> _EXERCISE INPUT_
━━━

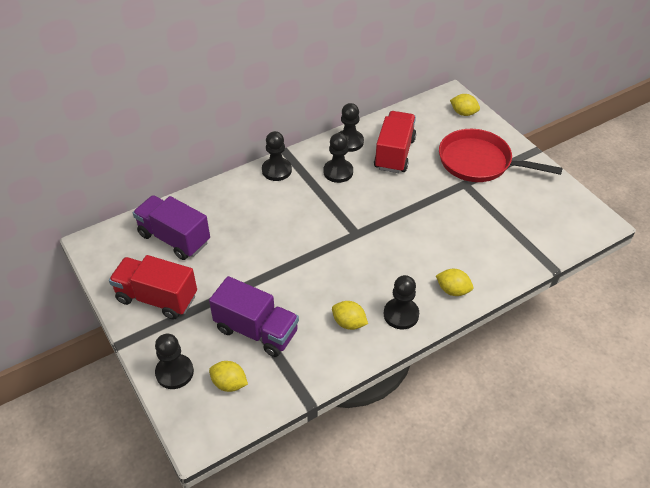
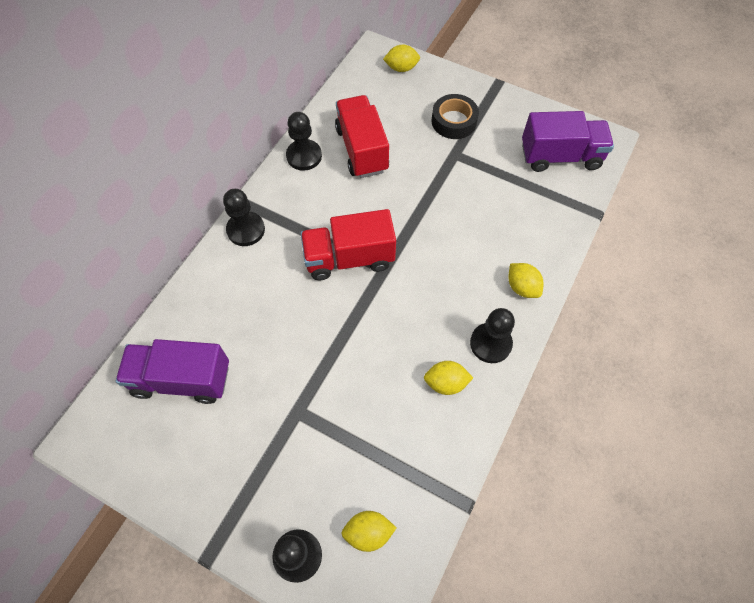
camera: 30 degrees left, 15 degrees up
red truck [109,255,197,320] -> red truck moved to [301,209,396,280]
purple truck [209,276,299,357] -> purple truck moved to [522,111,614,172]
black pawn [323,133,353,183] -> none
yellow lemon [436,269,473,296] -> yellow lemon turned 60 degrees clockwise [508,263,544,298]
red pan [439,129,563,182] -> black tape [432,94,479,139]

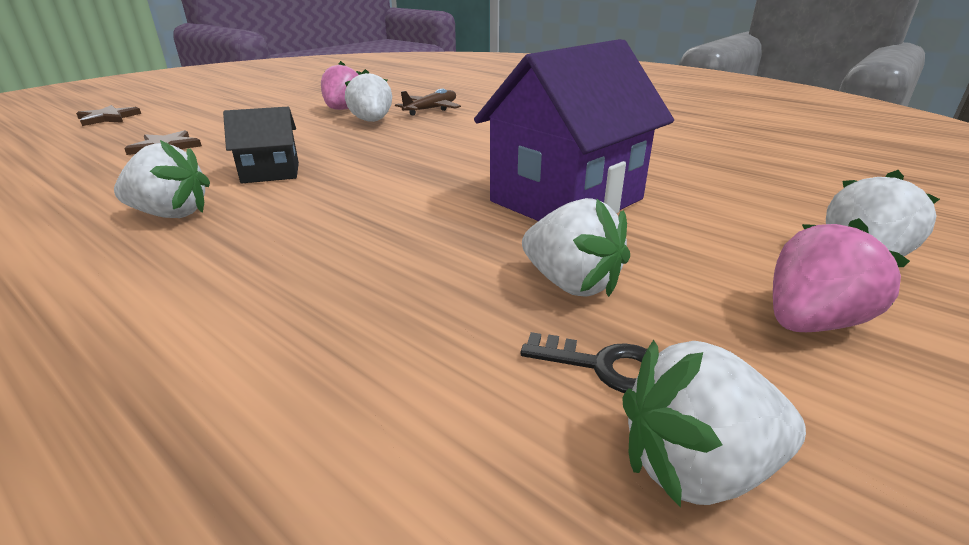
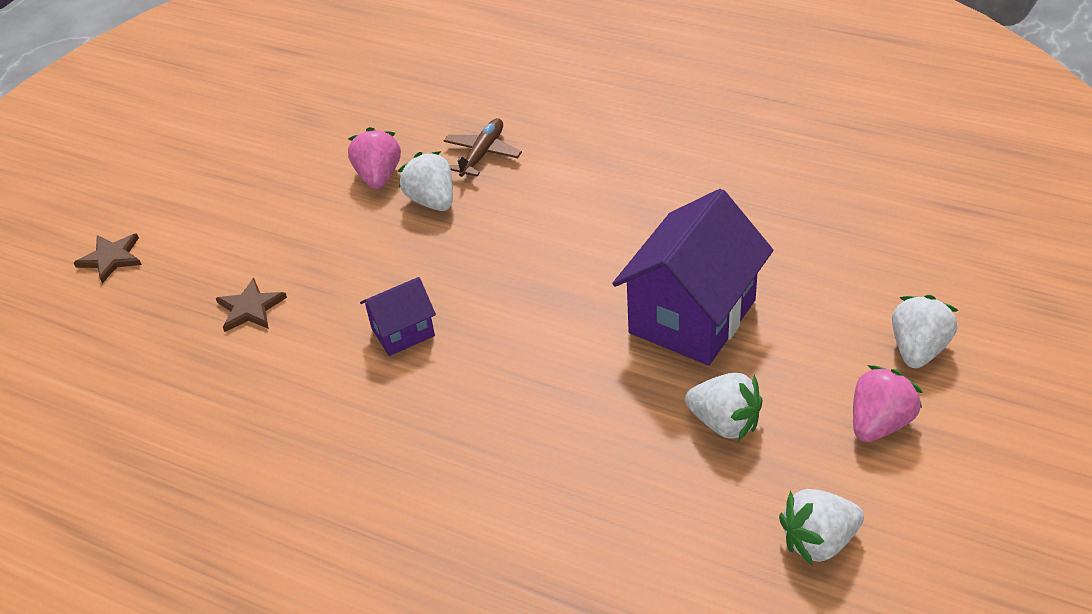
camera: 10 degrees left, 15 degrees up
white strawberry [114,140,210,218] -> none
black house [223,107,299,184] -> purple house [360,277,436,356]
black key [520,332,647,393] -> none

━━━

> _HOW TO COMPLETE THIS TASK_
Pictures are not part of the answer, which must be the exact lines from the one holding "red pan [439,129,563,182]" through the end of the material, both ends included.

> _EXERCISE RESPONSE_
red pan [439,129,563,182] -> black tape [432,94,479,139]

camera: 10 degrees left, 15 degrees up
white strawberry [114,140,210,218] -> none
black house [223,107,299,184] -> purple house [360,277,436,356]
black key [520,332,647,393] -> none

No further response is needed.